[Listed entries Boundary: Start]

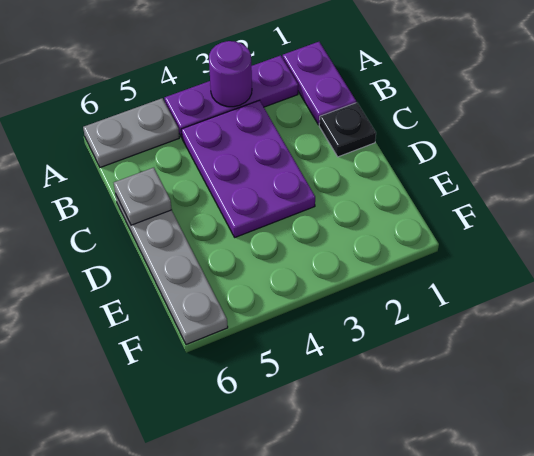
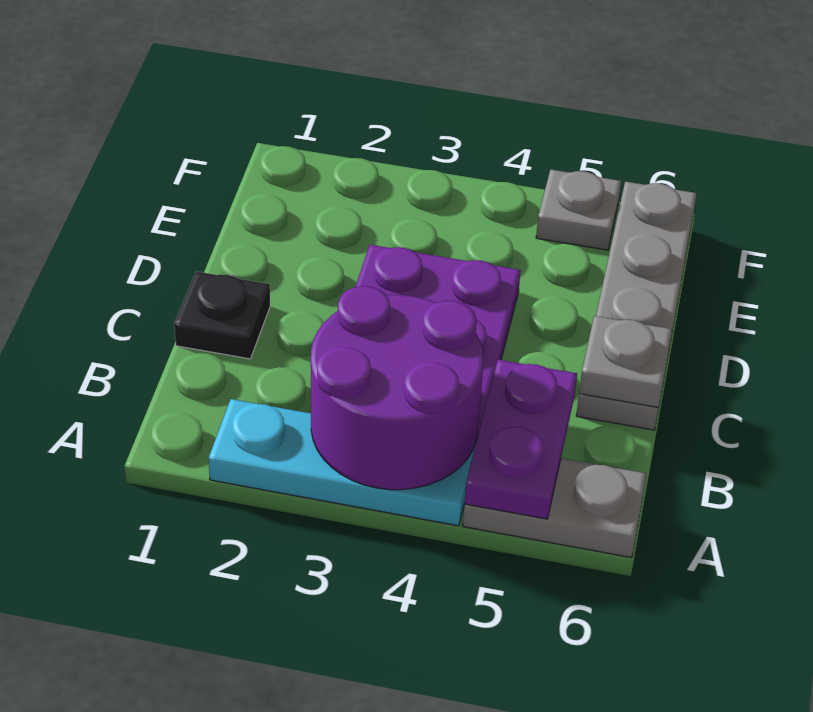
purple plate A1:B1 level 1 -> purple plate A5:B5 level 2
purple plate A2:A4 level 1 -> cyan plate A2:A4 level 1
purple round brick A3 level 2 -> purple round brick A3:B4 level 2
none -> grey plate F5 level 1

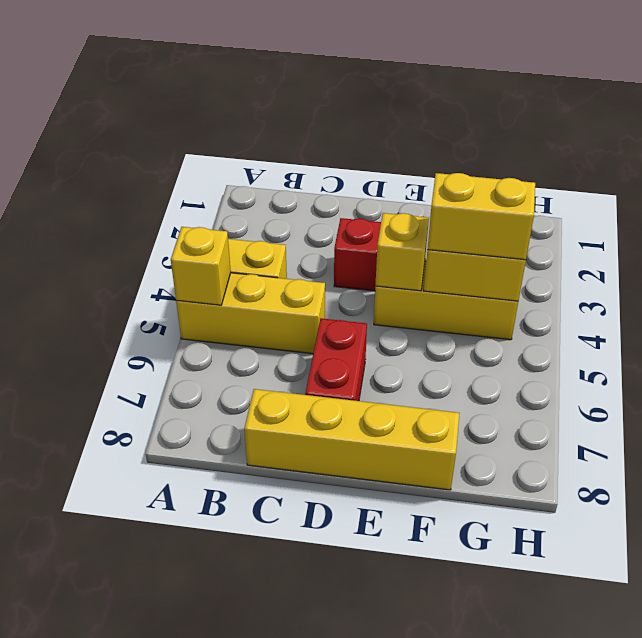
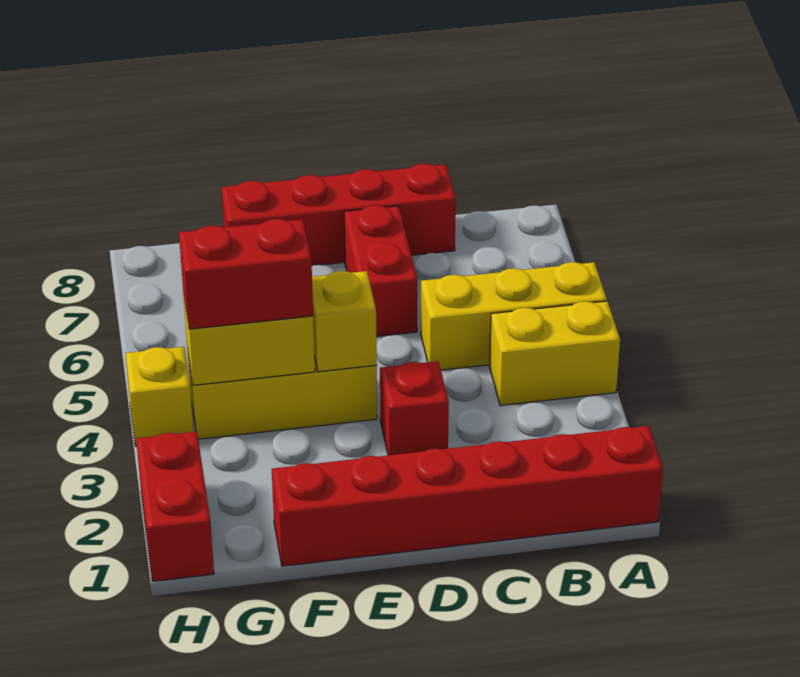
none -> red brick A1:F1 level 1
yellow brick A5 level 2 -> yellow brick H4 level 1
yellow brick C8:F8 level 1 -> red brick C8:F8 level 1
yellow brick F4:G4 level 3 -> red brick F4:G4 level 3
none -> red brick H1:H2 level 1

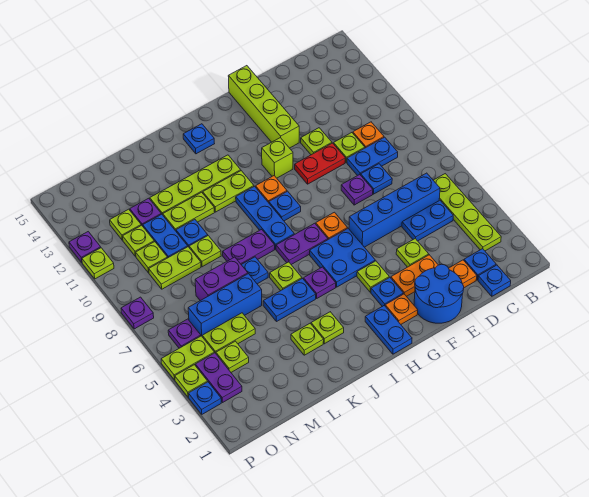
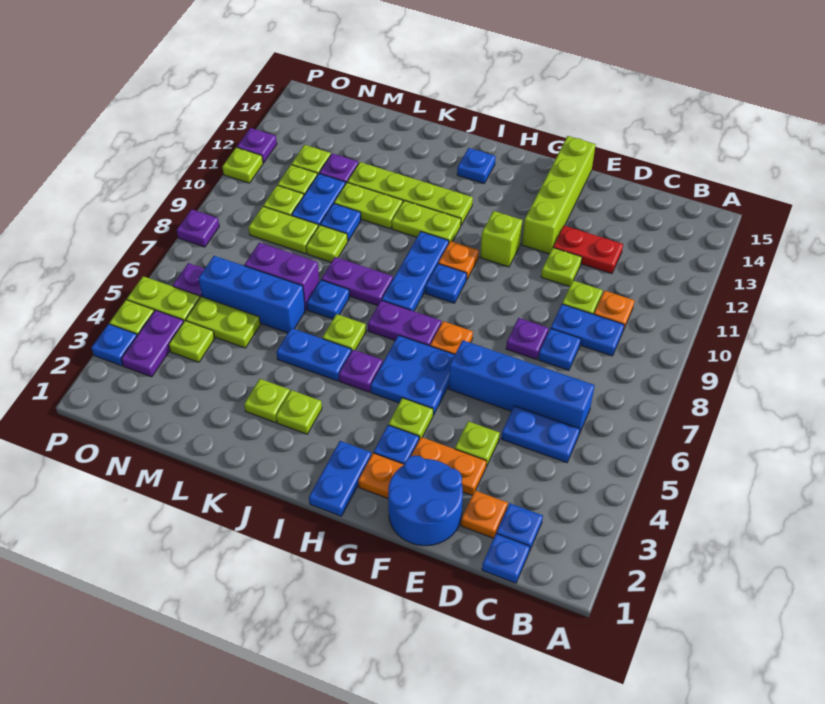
lime plate B3:B6 level 1 -> none
red plate E10:F10 level 1 -> red plate D12:E12 level 1

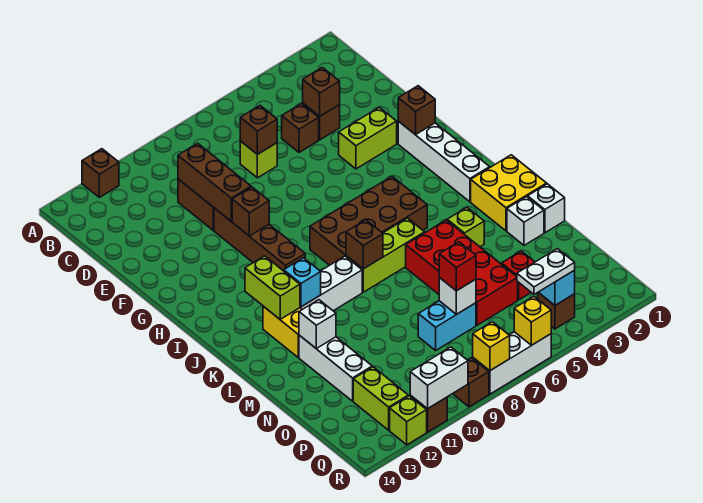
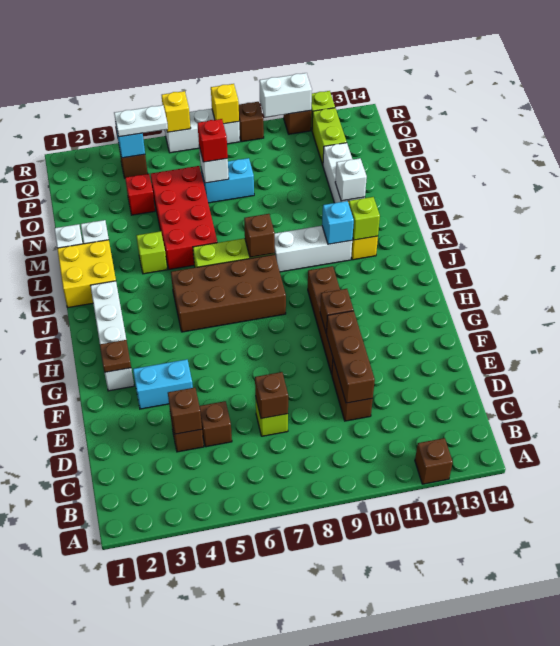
lime brick F3:F4 level 1 -> cyan brick F3:F4 level 1
brown brick G2 level 2 -> brown plate G2 level 2
lime brick J12:K12 level 2 -> lime brick K12 level 2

[Listed entries Boundary: End]

Output the records exactly, pictures excluded.

▸ **Exercise response**:
purple plate A1:B1 level 1 -> purple plate A5:B5 level 2
purple plate A2:A4 level 1 -> cyan plate A2:A4 level 1
purple round brick A3 level 2 -> purple round brick A3:B4 level 2
none -> grey plate F5 level 1

none -> red brick A1:F1 level 1
yellow brick A5 level 2 -> yellow brick H4 level 1
yellow brick C8:F8 level 1 -> red brick C8:F8 level 1
yellow brick F4:G4 level 3 -> red brick F4:G4 level 3
none -> red brick H1:H2 level 1

lime plate B3:B6 level 1 -> none
red plate E10:F10 level 1 -> red plate D12:E12 level 1

lime brick F3:F4 level 1 -> cyan brick F3:F4 level 1
brown brick G2 level 2 -> brown plate G2 level 2
lime brick J12:K12 level 2 -> lime brick K12 level 2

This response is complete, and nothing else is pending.